= GOAL OF THE EXERCISE =
Exact reproduction of the data is required, with images excluded.

[Records contained in a dataset]

--- --- ---

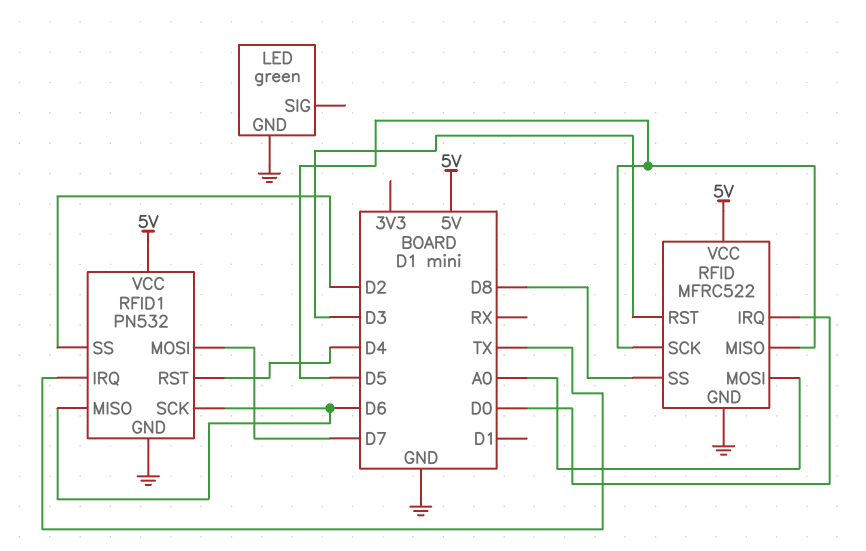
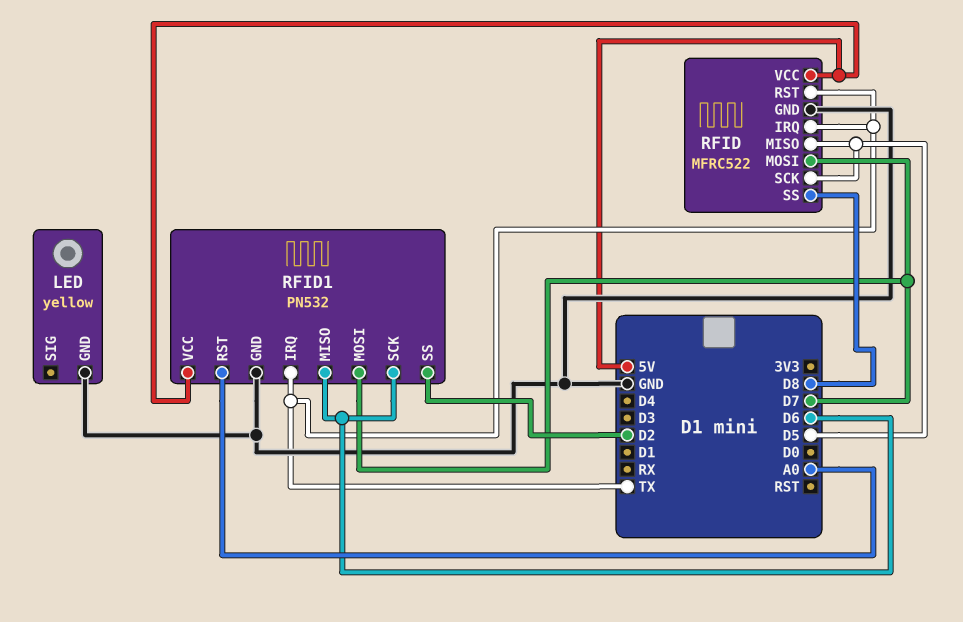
LED: green -> yellow
RFID pin IRQ: D0 -> TX
RFID pin MOSI: A0 -> D7
RFID pin RST: D3 -> TX
RFID1 pin RST: D4 -> A0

--- --- ---

= TASK RESPONSE =
LED: green -> yellow
RFID pin IRQ: D0 -> TX
RFID pin MOSI: A0 -> D7
RFID pin RST: D3 -> TX
RFID1 pin RST: D4 -> A0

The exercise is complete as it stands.